Aim of the exercise
Reproduce, word for word, the stretch from the line containing "Wanda: 12:10 -> 12:15" through the end of the items below, leaving the pictures out of your answer.

(begin)

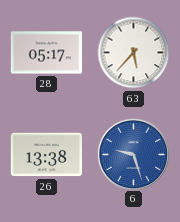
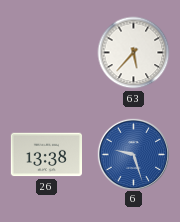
28: 05:17 -> none
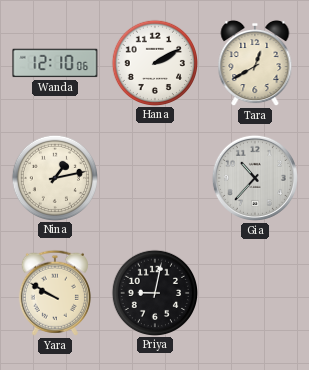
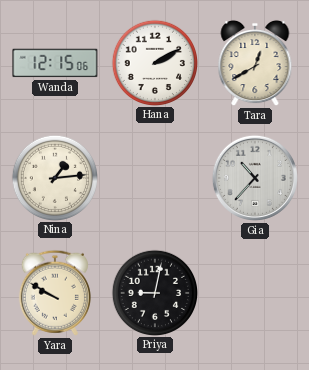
Wanda: 12:10 -> 12:15
Nina: 1:13 -> 1:14
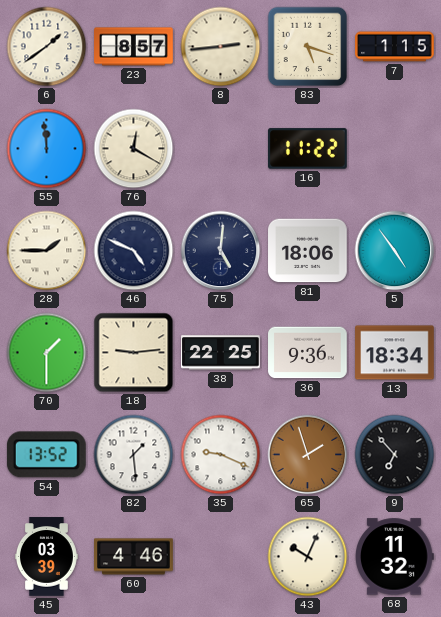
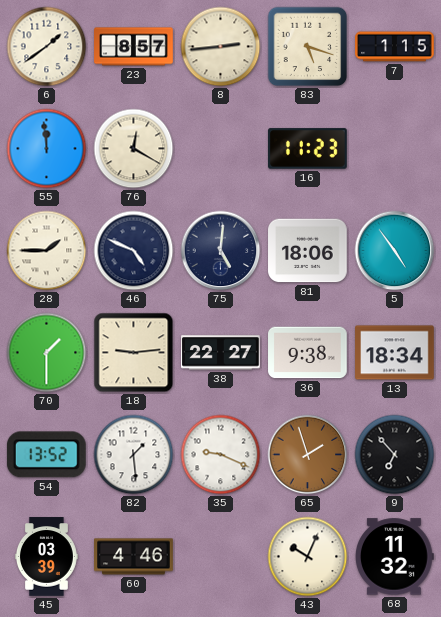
16: 11:22 -> 11:23
38: 22:25 -> 22:27
36: 9:36 -> 9:38
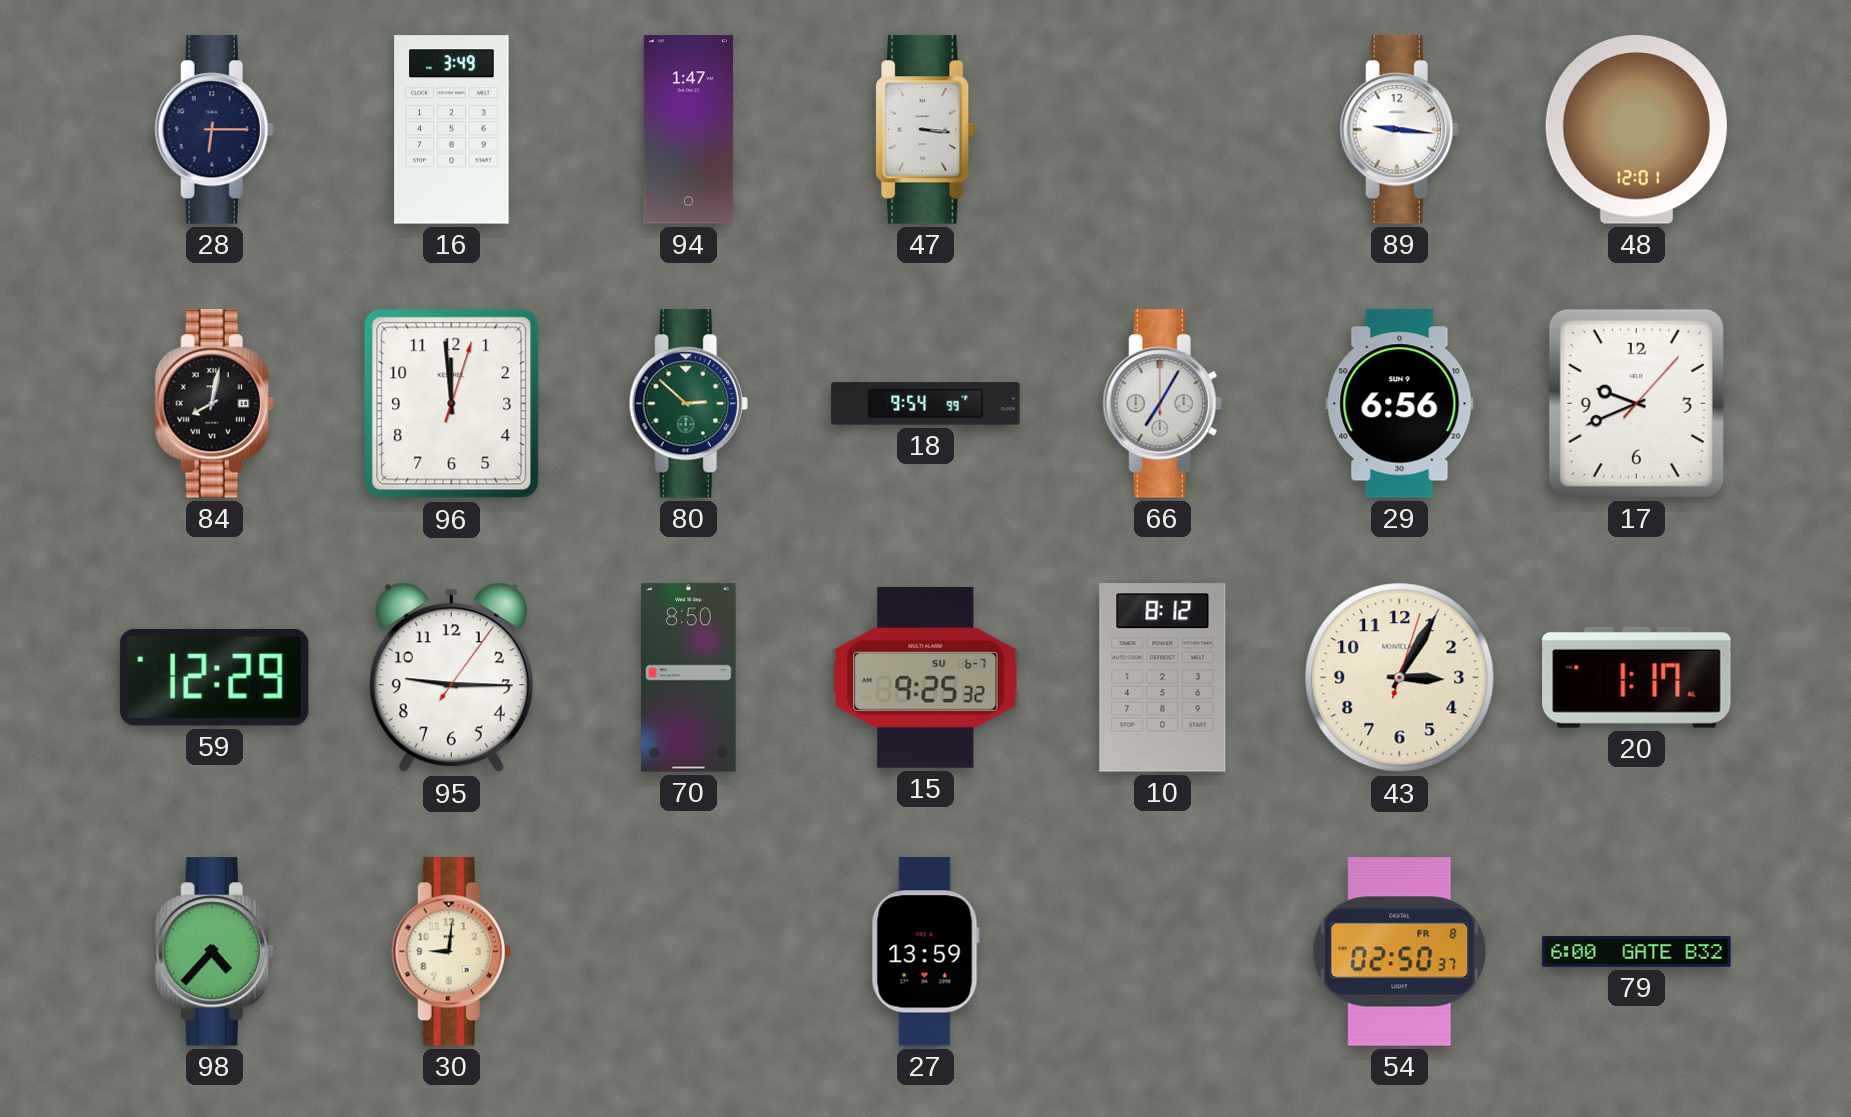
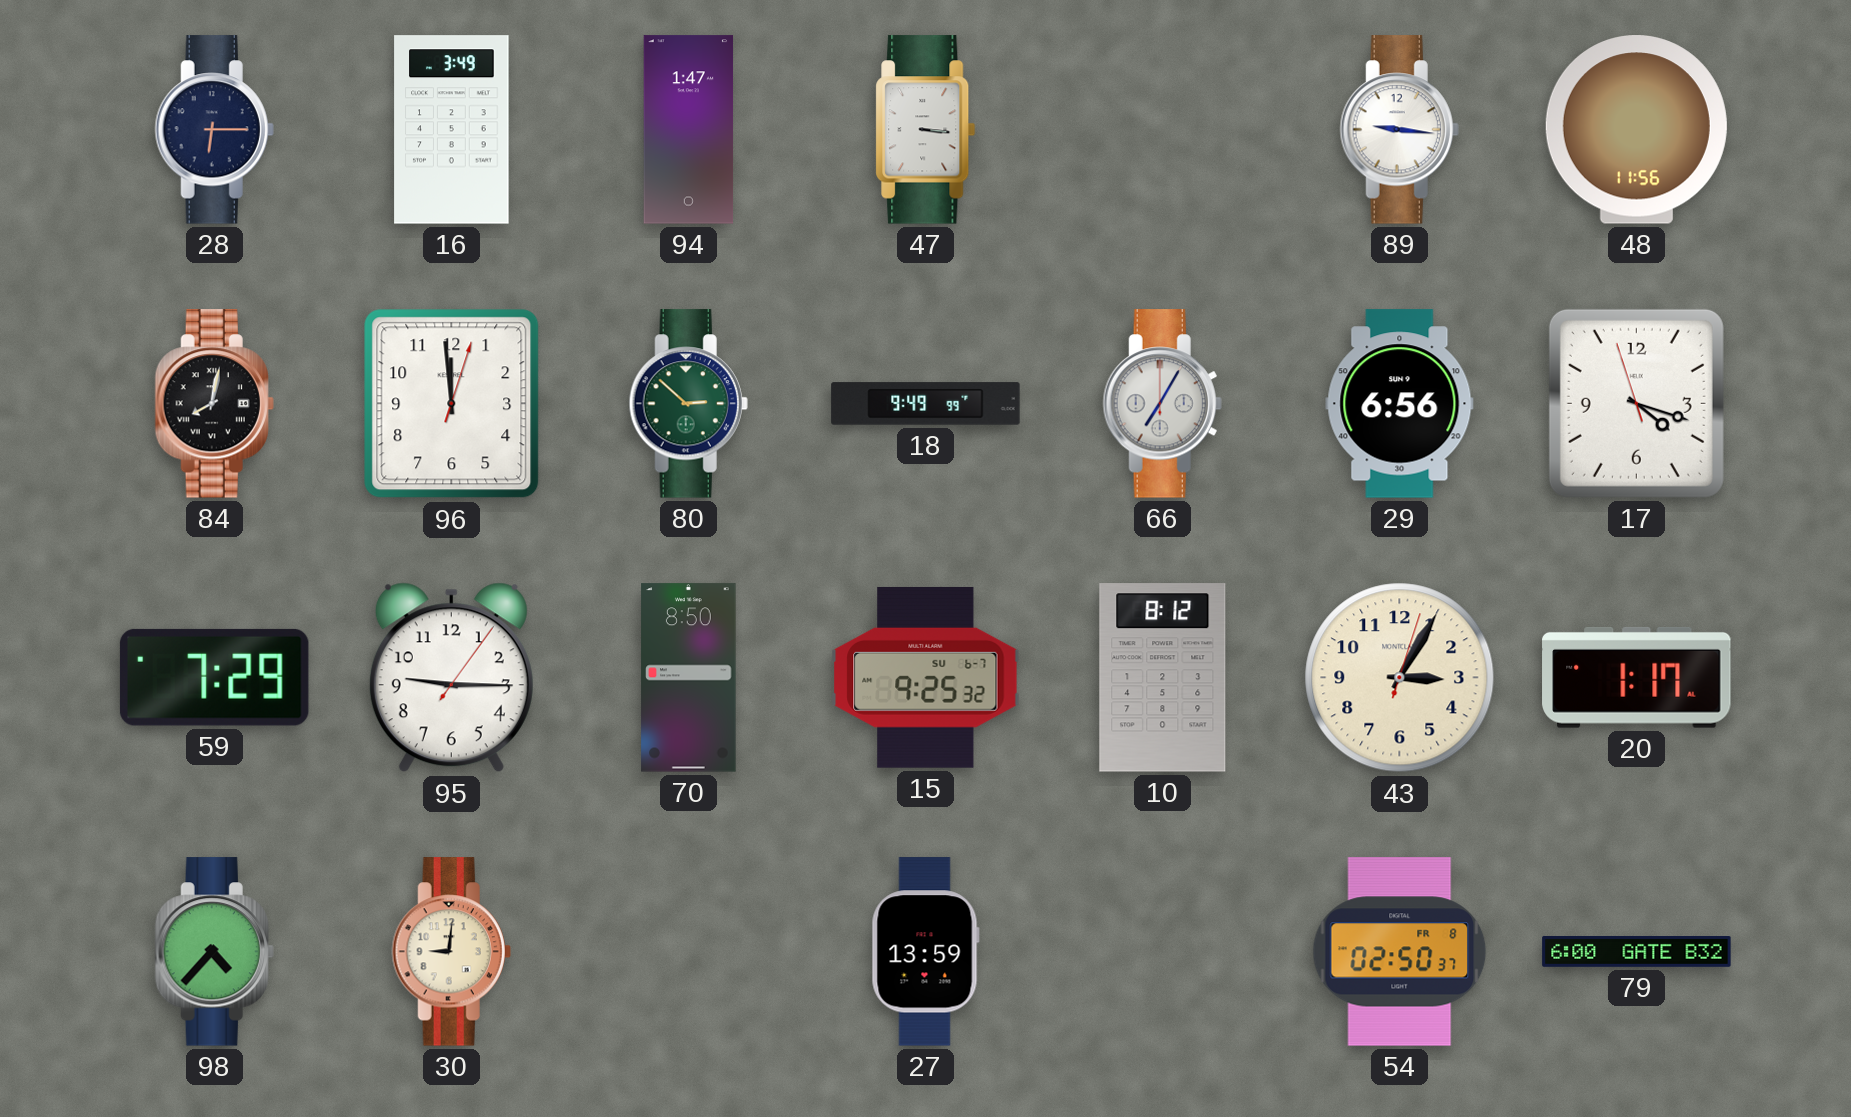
48: 12:01 -> 11:56
18: 9:54 -> 9:49
17: 9:41 -> 4:17
59: 12:29 -> 7:29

(end)

Completed task
Wanda: 12:10 -> 12:15
Nina: 1:13 -> 1:14
16: 11:22 -> 11:23
38: 22:25 -> 22:27
36: 9:36 -> 9:38
48: 12:01 -> 11:56
18: 9:54 -> 9:49
17: 9:41 -> 4:17
59: 12:29 -> 7:29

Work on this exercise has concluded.